EXERCISE DATA ▸

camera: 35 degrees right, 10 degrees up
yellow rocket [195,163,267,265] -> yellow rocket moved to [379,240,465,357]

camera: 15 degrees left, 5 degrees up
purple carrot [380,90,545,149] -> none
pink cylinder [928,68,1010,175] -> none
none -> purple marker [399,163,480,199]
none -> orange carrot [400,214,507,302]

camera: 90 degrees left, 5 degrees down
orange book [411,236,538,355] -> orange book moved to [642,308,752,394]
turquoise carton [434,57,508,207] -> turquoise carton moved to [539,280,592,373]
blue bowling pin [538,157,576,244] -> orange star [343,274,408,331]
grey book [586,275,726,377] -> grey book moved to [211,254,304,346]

--

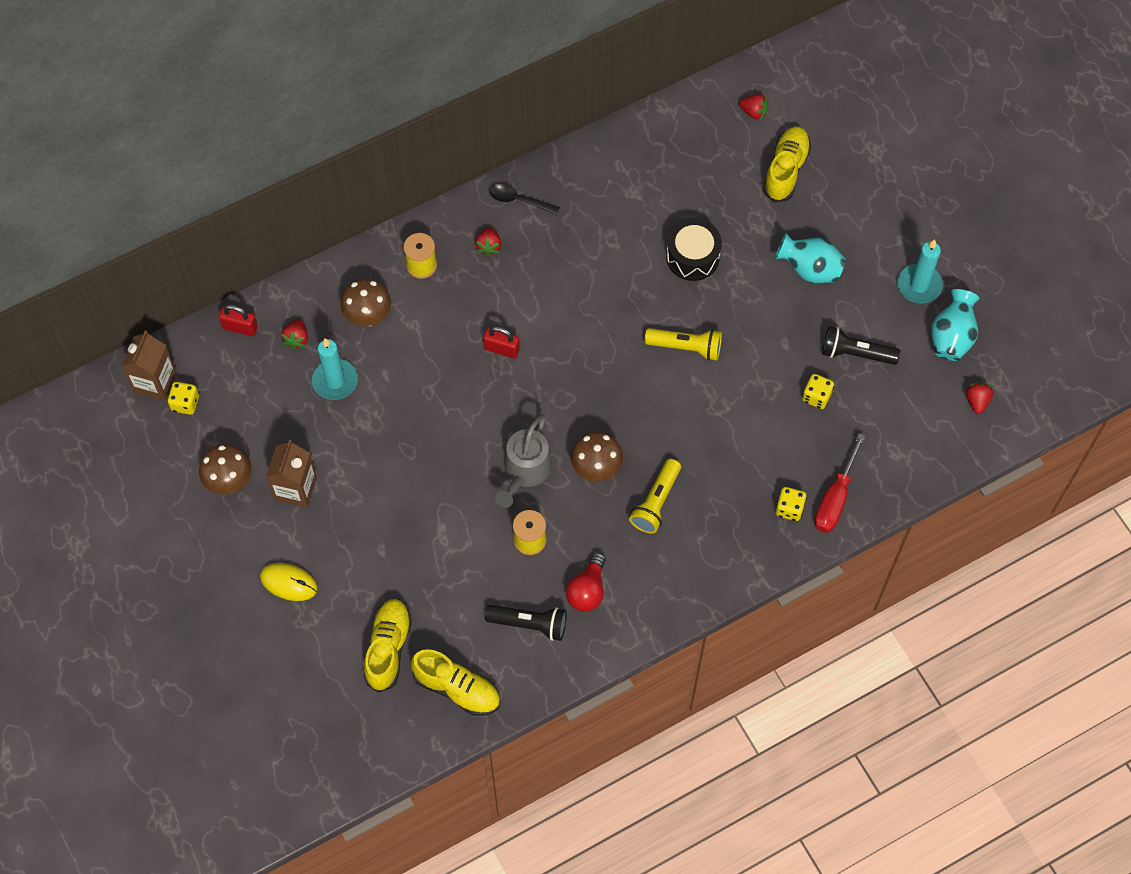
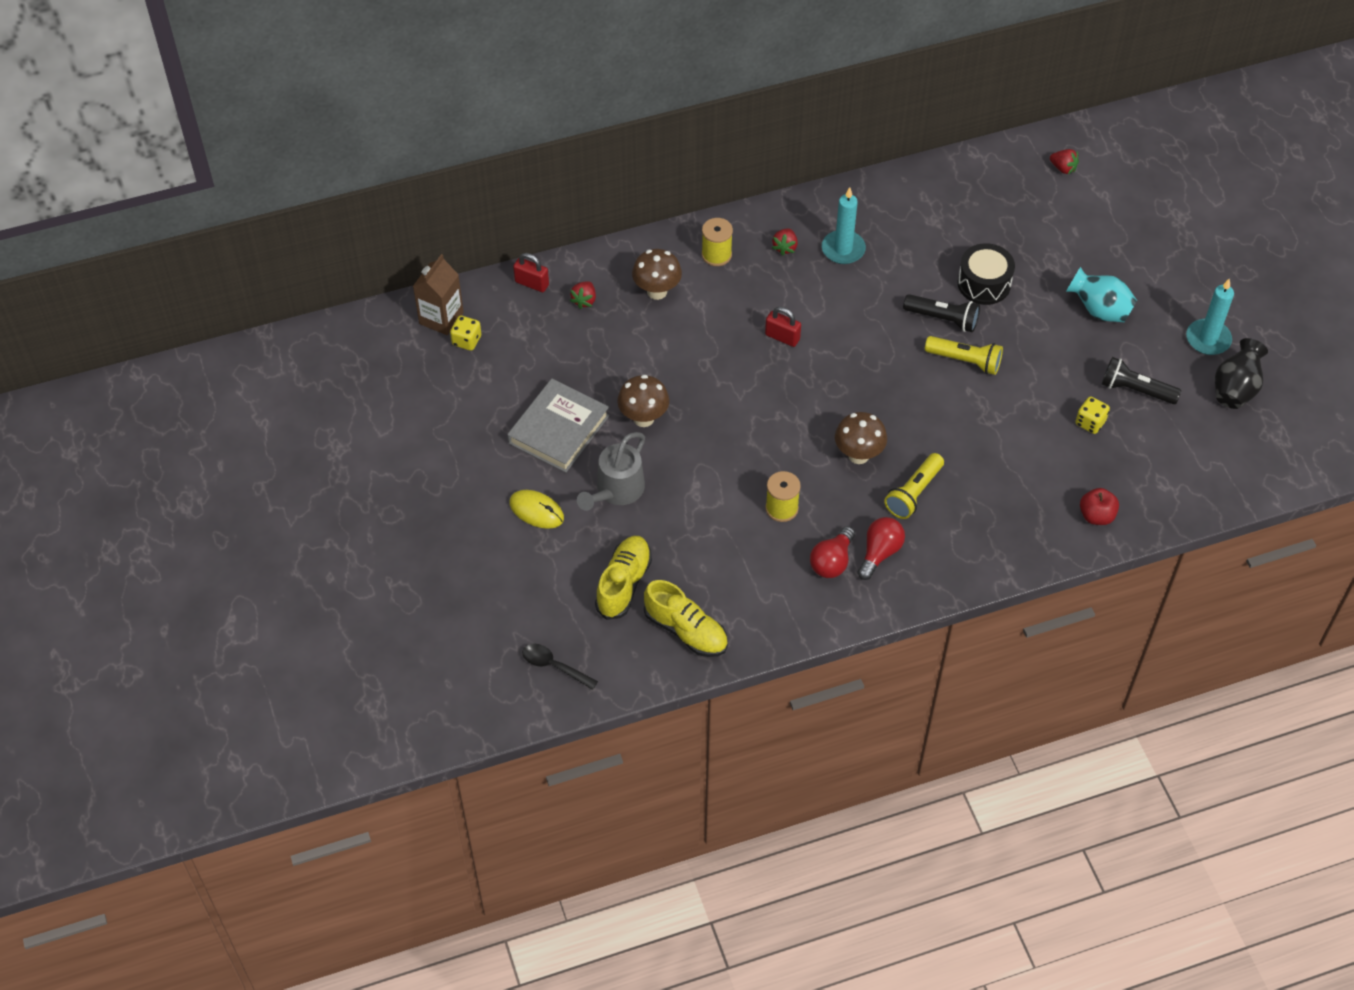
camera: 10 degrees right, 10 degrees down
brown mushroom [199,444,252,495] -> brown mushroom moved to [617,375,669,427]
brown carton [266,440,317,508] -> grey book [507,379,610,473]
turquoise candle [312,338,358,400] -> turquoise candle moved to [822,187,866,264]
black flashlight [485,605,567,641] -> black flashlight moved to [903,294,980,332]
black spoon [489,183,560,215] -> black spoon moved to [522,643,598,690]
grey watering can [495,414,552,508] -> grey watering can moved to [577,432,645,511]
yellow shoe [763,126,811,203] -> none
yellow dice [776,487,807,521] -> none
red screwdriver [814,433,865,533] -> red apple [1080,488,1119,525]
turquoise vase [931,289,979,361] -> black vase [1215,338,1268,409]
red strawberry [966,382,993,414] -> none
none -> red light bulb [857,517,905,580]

WHAT YOU ARE ASKED TO DO ▸ Within the material above, transcribe exactly the lines that run from the line holding "camera: 35 degrees right, 10 degrees up" through the line holding "grey book [586,275,726,377]".

EXERCISE OUTPUT ▸
camera: 35 degrees right, 10 degrees up
yellow rocket [195,163,267,265] -> yellow rocket moved to [379,240,465,357]

camera: 15 degrees left, 5 degrees up
purple carrot [380,90,545,149] -> none
pink cylinder [928,68,1010,175] -> none
none -> purple marker [399,163,480,199]
none -> orange carrot [400,214,507,302]

camera: 90 degrees left, 5 degrees down
orange book [411,236,538,355] -> orange book moved to [642,308,752,394]
turquoise carton [434,57,508,207] -> turquoise carton moved to [539,280,592,373]
blue bowling pin [538,157,576,244] -> orange star [343,274,408,331]
grey book [586,275,726,377] -> grey book moved to [211,254,304,346]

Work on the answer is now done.